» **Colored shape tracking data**
* * * * *
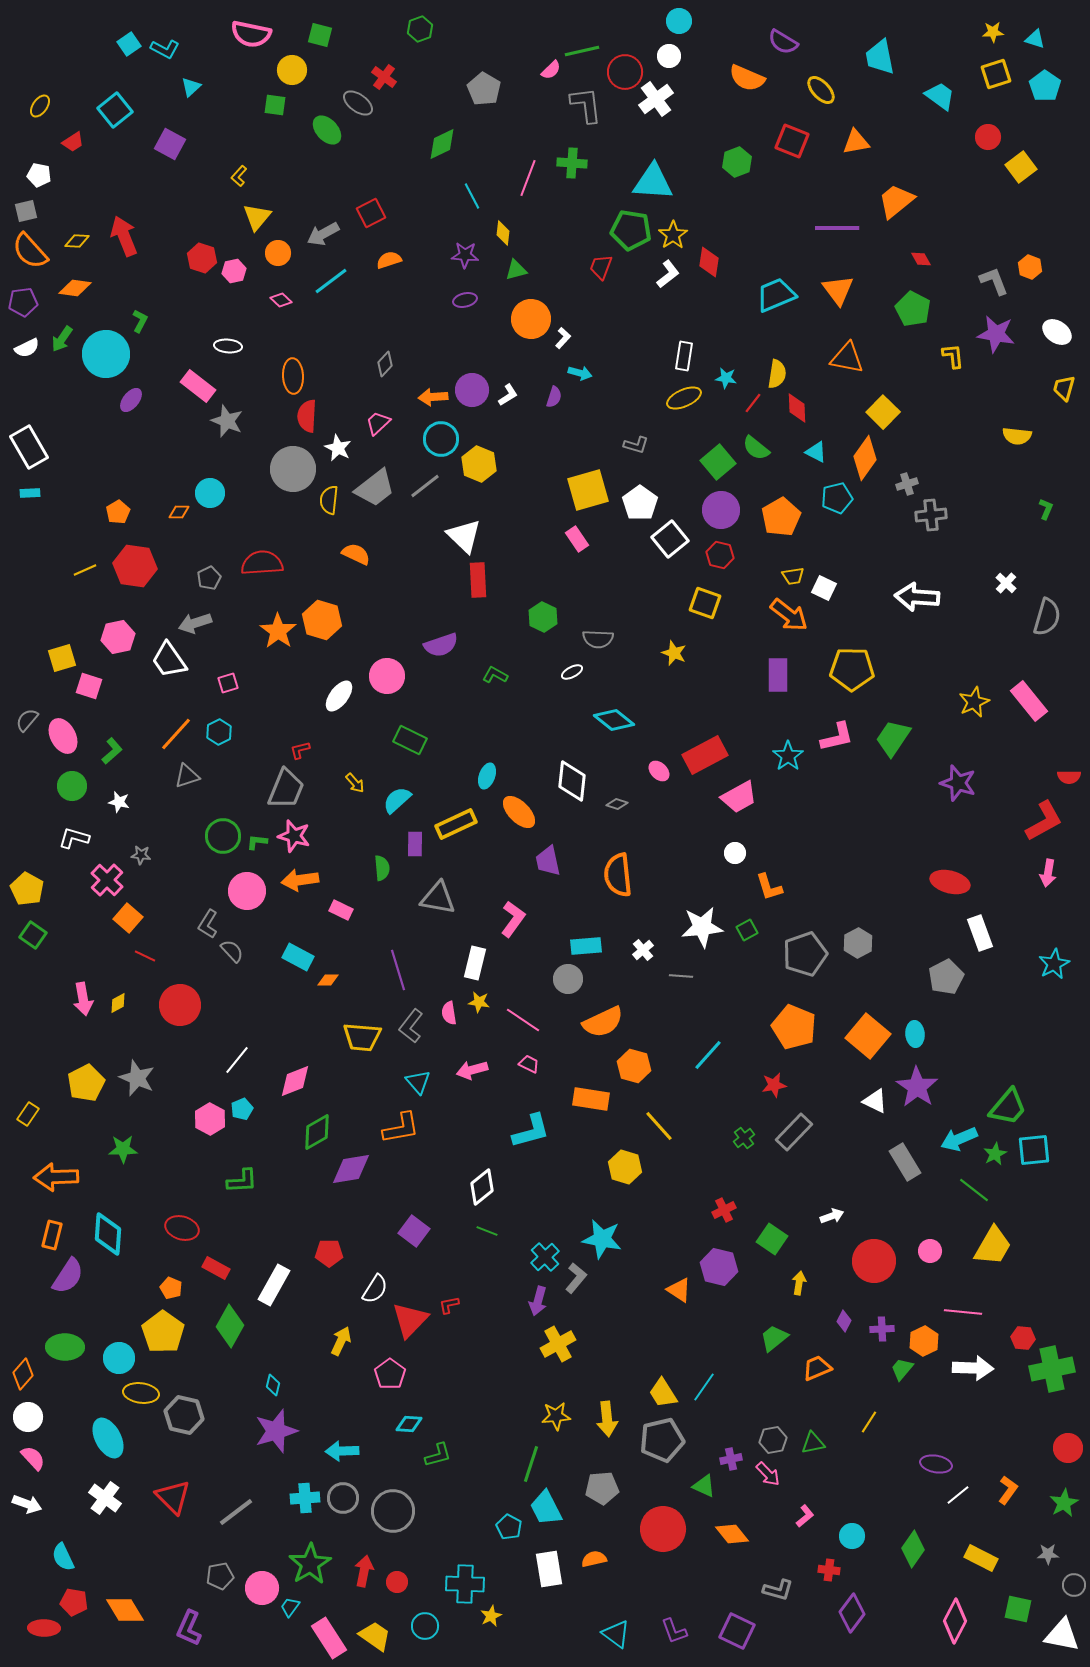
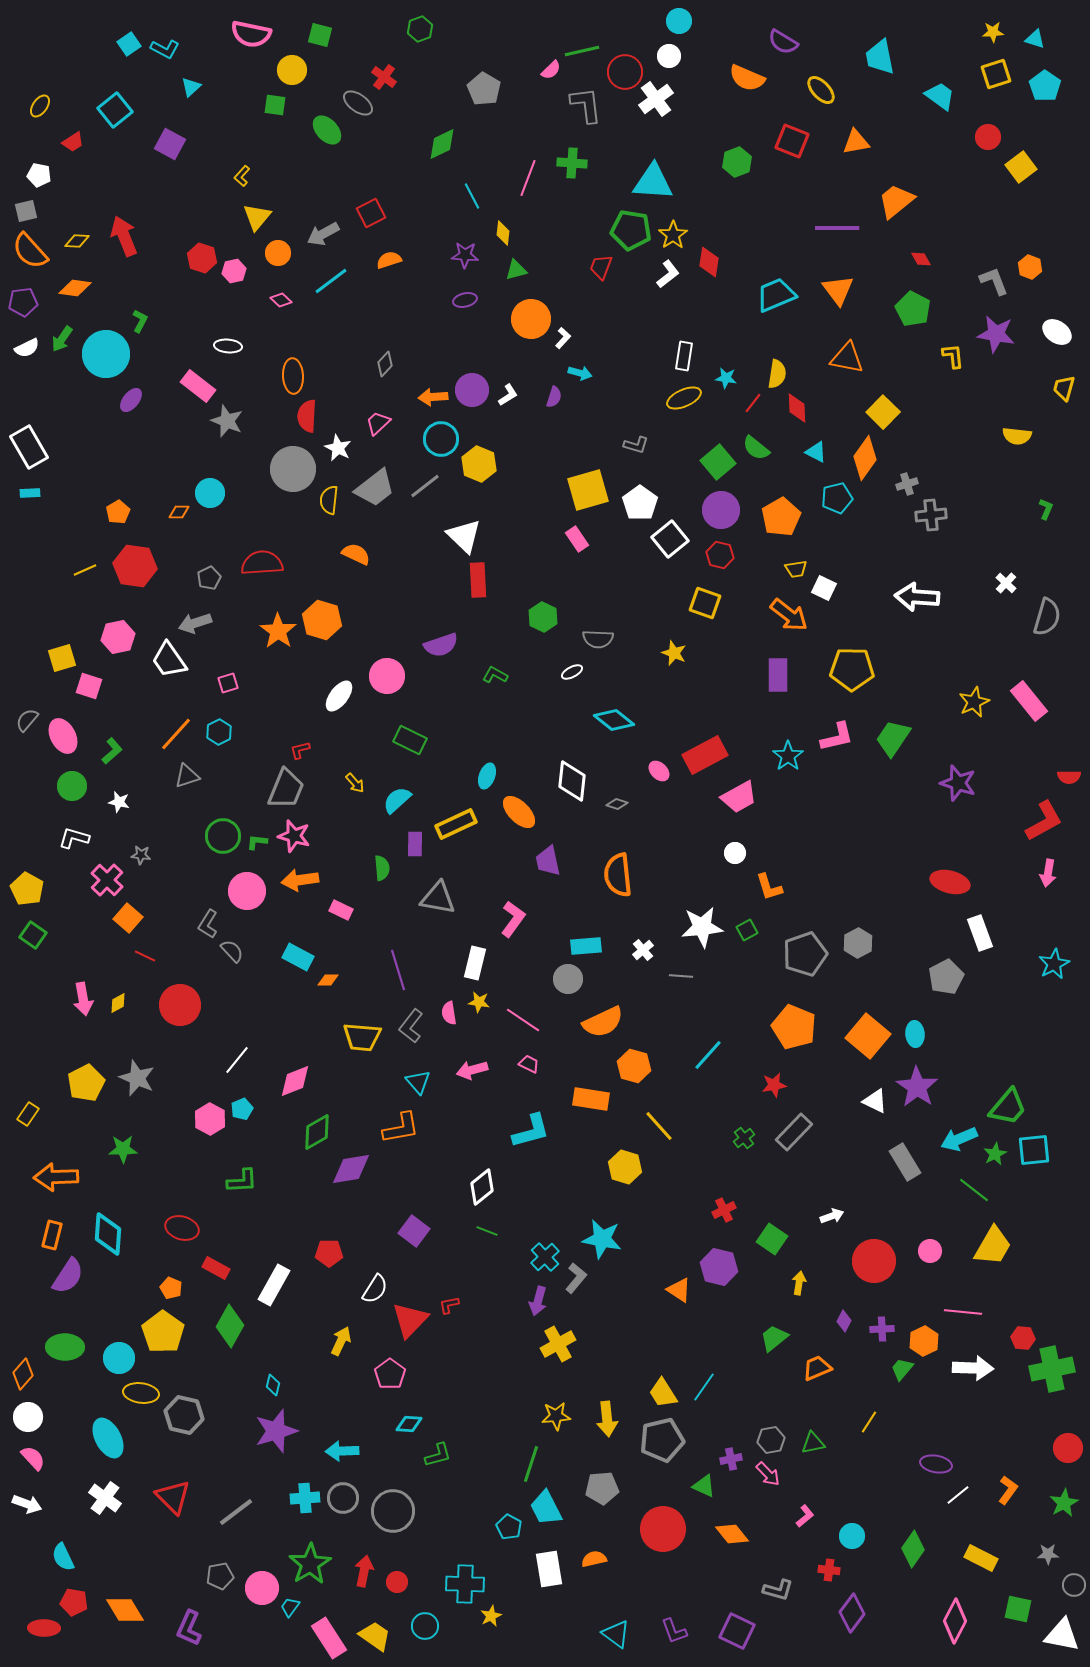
yellow L-shape at (239, 176): moved 3 px right
yellow trapezoid at (793, 576): moved 3 px right, 7 px up
gray hexagon at (773, 1440): moved 2 px left
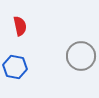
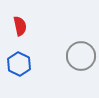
blue hexagon: moved 4 px right, 3 px up; rotated 15 degrees clockwise
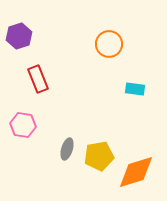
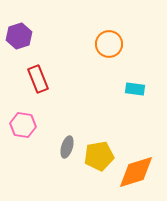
gray ellipse: moved 2 px up
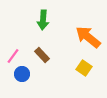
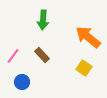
blue circle: moved 8 px down
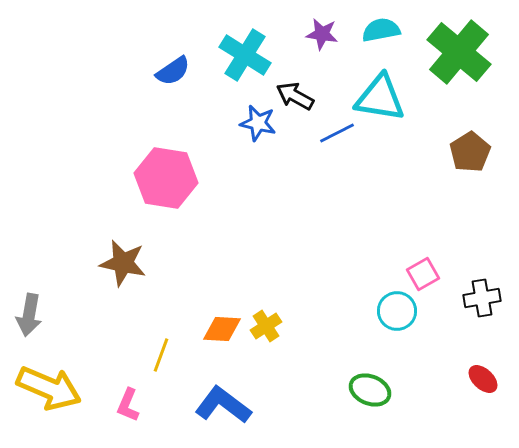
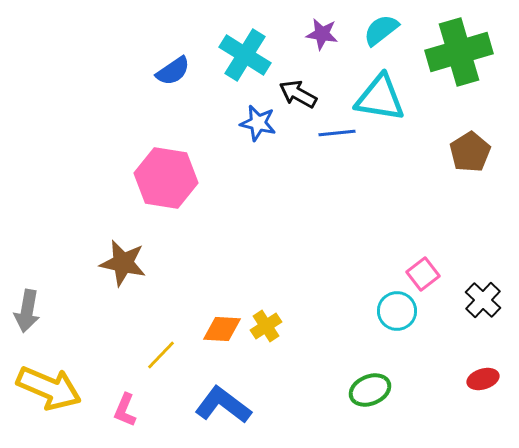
cyan semicircle: rotated 27 degrees counterclockwise
green cross: rotated 34 degrees clockwise
black arrow: moved 3 px right, 2 px up
blue line: rotated 21 degrees clockwise
pink square: rotated 8 degrees counterclockwise
black cross: moved 1 px right, 2 px down; rotated 36 degrees counterclockwise
gray arrow: moved 2 px left, 4 px up
yellow line: rotated 24 degrees clockwise
red ellipse: rotated 60 degrees counterclockwise
green ellipse: rotated 45 degrees counterclockwise
pink L-shape: moved 3 px left, 5 px down
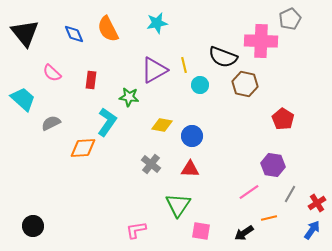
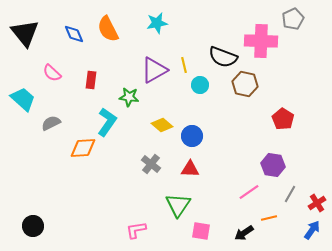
gray pentagon: moved 3 px right
yellow diamond: rotated 30 degrees clockwise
* * * * *
» **Task statement**
Pictures aside, restate the entries word for word.

» **Answer box**
yellow L-shape at (239, 176): moved 3 px right
yellow trapezoid at (793, 576): moved 3 px right, 7 px up
gray hexagon at (773, 1440): moved 2 px left
blue hexagon: moved 4 px right, 3 px up; rotated 15 degrees clockwise
gray ellipse: moved 2 px up
blue circle: moved 8 px down
cyan semicircle: rotated 27 degrees counterclockwise
green cross: rotated 34 degrees clockwise
black arrow: moved 3 px right, 2 px up
blue line: rotated 21 degrees clockwise
pink square: rotated 8 degrees counterclockwise
black cross: moved 1 px right, 2 px down; rotated 36 degrees counterclockwise
gray arrow: moved 2 px left, 4 px up
yellow line: rotated 24 degrees clockwise
red ellipse: rotated 60 degrees counterclockwise
green ellipse: rotated 45 degrees counterclockwise
pink L-shape: moved 3 px left, 5 px down
gray pentagon: moved 3 px right
yellow diamond: rotated 30 degrees clockwise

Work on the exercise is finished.